▶ **Given problem**: Copy every line of the entries below word for word. Leave out the pictures and their placeholder lines.

▶ **Data for this task**:
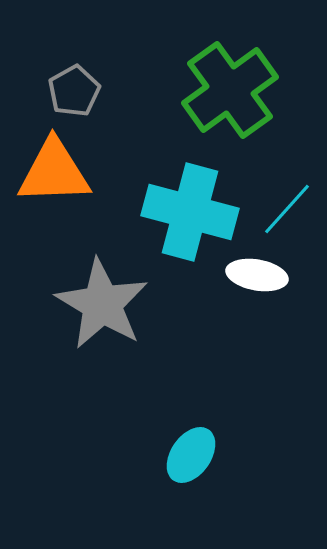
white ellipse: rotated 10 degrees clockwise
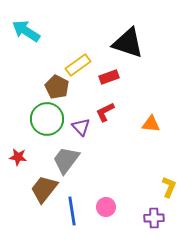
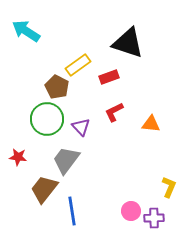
red L-shape: moved 9 px right
pink circle: moved 25 px right, 4 px down
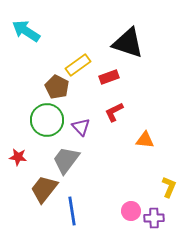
green circle: moved 1 px down
orange triangle: moved 6 px left, 16 px down
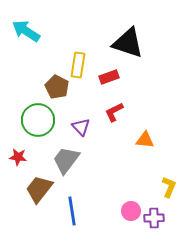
yellow rectangle: rotated 45 degrees counterclockwise
green circle: moved 9 px left
brown trapezoid: moved 5 px left
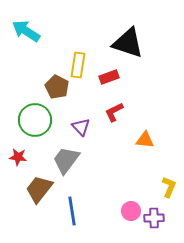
green circle: moved 3 px left
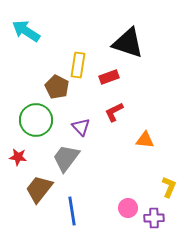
green circle: moved 1 px right
gray trapezoid: moved 2 px up
pink circle: moved 3 px left, 3 px up
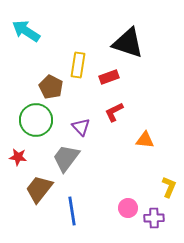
brown pentagon: moved 6 px left
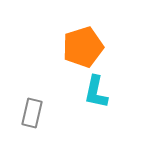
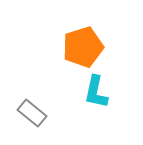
gray rectangle: rotated 64 degrees counterclockwise
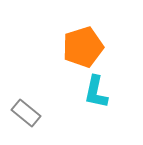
gray rectangle: moved 6 px left
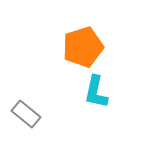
gray rectangle: moved 1 px down
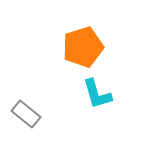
cyan L-shape: moved 1 px right, 2 px down; rotated 28 degrees counterclockwise
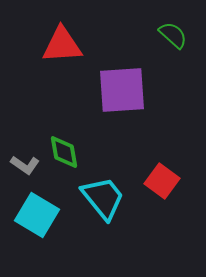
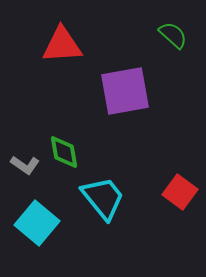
purple square: moved 3 px right, 1 px down; rotated 6 degrees counterclockwise
red square: moved 18 px right, 11 px down
cyan square: moved 8 px down; rotated 9 degrees clockwise
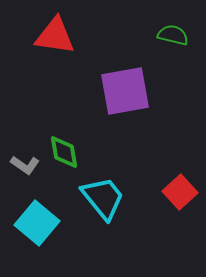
green semicircle: rotated 28 degrees counterclockwise
red triangle: moved 7 px left, 9 px up; rotated 12 degrees clockwise
red square: rotated 12 degrees clockwise
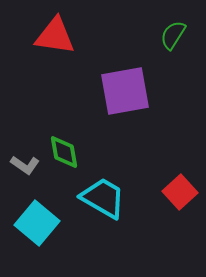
green semicircle: rotated 72 degrees counterclockwise
cyan trapezoid: rotated 21 degrees counterclockwise
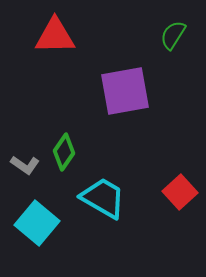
red triangle: rotated 9 degrees counterclockwise
green diamond: rotated 45 degrees clockwise
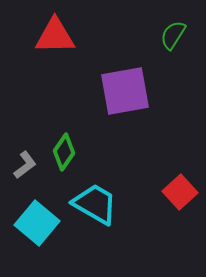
gray L-shape: rotated 72 degrees counterclockwise
cyan trapezoid: moved 8 px left, 6 px down
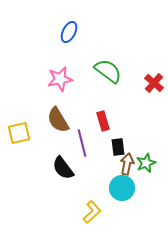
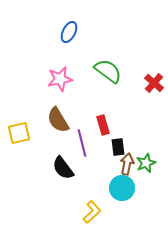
red rectangle: moved 4 px down
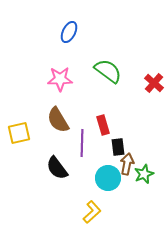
pink star: rotated 10 degrees clockwise
purple line: rotated 16 degrees clockwise
green star: moved 2 px left, 11 px down
black semicircle: moved 6 px left
cyan circle: moved 14 px left, 10 px up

▶ **The output**:
white ellipse: rotated 10 degrees clockwise
red L-shape: moved 9 px right
pink circle: moved 25 px right, 4 px down
green circle: moved 1 px down
orange triangle: moved 6 px left, 16 px down
yellow rectangle: rotated 45 degrees counterclockwise
green circle: moved 9 px left
brown trapezoid: moved 5 px left
green circle: moved 3 px left
green circle: moved 1 px right
gray trapezoid: moved 2 px up
pink circle: moved 3 px left, 3 px up
brown pentagon: moved 6 px left
gray rectangle: rotated 64 degrees counterclockwise
gray rectangle: moved 6 px left
gray rectangle: moved 1 px down
cyan L-shape: moved 1 px right, 2 px down; rotated 28 degrees counterclockwise
purple square: moved 3 px right, 1 px down; rotated 6 degrees counterclockwise
red square: moved 18 px right, 11 px down
cyan square: moved 8 px down; rotated 9 degrees clockwise
green semicircle: rotated 28 degrees counterclockwise
red triangle: moved 7 px left, 9 px up; rotated 12 degrees clockwise
red square: rotated 12 degrees clockwise
green semicircle: rotated 72 degrees counterclockwise
cyan trapezoid: rotated 21 degrees counterclockwise
red triangle: rotated 9 degrees counterclockwise
green diamond: rotated 45 degrees clockwise
gray L-shape: rotated 72 degrees counterclockwise
cyan trapezoid: moved 8 px left, 6 px down
red rectangle: moved 4 px down
pink star: rotated 10 degrees clockwise
purple line: rotated 16 degrees clockwise
green star: moved 2 px left, 11 px down
black semicircle: moved 6 px left
cyan circle: moved 14 px left, 10 px up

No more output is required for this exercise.